=== Problem requirements ===
Go to the line in the entries below that holds "pink glue stick: 15 -> 12" and repeat exactly from there through the line that holds "pink wallet: 10 -> 11", inclusive.

** Provided information follows **

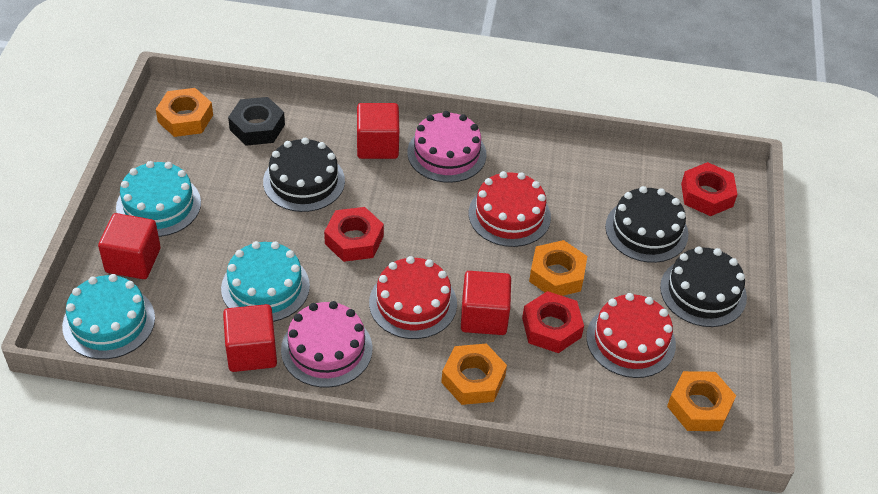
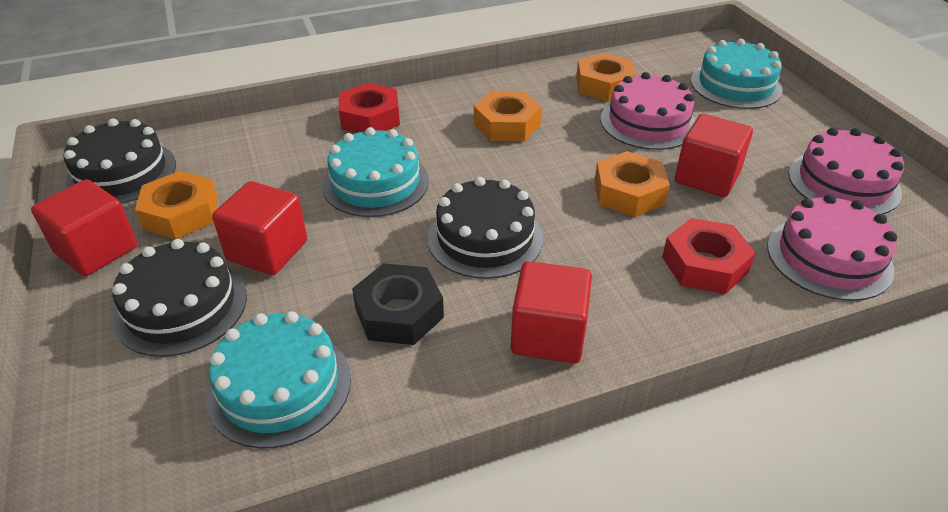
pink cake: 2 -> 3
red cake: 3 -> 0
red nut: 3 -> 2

** End of Provided information **
** Provided information follows **

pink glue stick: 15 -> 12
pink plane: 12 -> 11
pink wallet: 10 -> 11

** End of Provided information **

=== Expected output ===
pink glue stick: 15 -> 12
pink plane: 12 -> 11
pink wallet: 10 -> 11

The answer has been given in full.